Before-and-after scene images

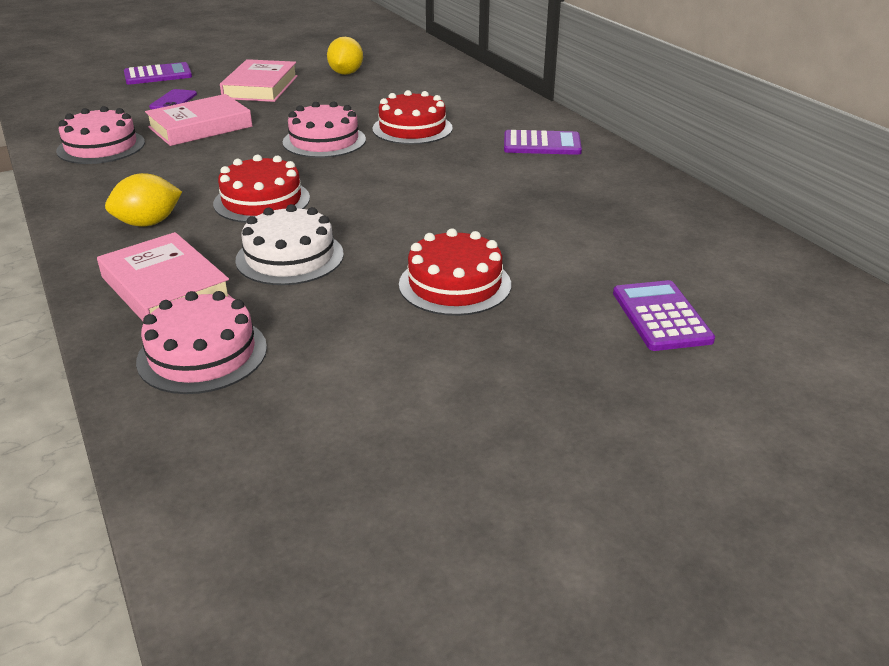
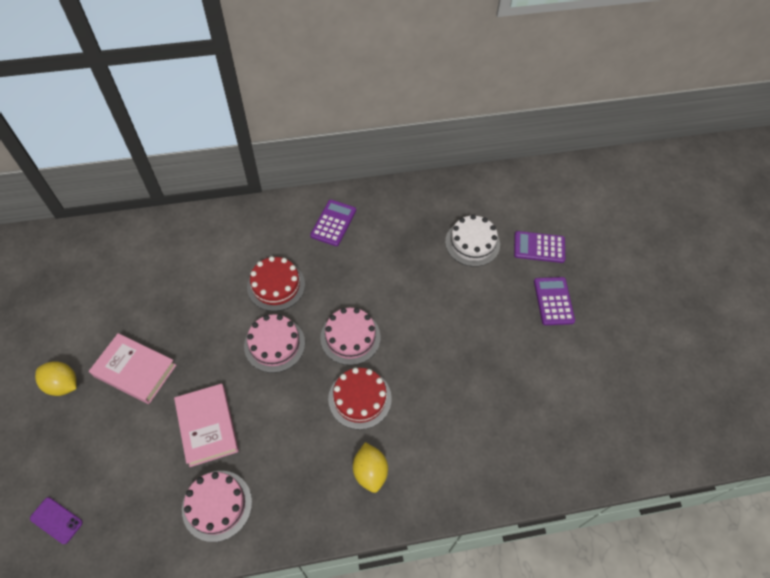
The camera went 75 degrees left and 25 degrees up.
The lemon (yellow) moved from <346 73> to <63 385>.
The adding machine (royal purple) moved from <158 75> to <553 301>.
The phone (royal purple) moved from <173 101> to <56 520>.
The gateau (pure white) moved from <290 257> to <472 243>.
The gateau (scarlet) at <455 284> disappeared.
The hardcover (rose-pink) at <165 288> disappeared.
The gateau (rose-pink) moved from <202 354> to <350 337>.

• _WORK ORDER_:
Only the text of the records belongs in the answer, printed exactly and without pictures.

• _REPLY TO THE TASK_:
The camera went 75 degrees left and 25 degrees up.
The lemon (yellow) moved from <346 73> to <63 385>.
The adding machine (royal purple) moved from <158 75> to <553 301>.
The phone (royal purple) moved from <173 101> to <56 520>.
The gateau (pure white) moved from <290 257> to <472 243>.
The gateau (scarlet) at <455 284> disappeared.
The hardcover (rose-pink) at <165 288> disappeared.
The gateau (rose-pink) moved from <202 354> to <350 337>.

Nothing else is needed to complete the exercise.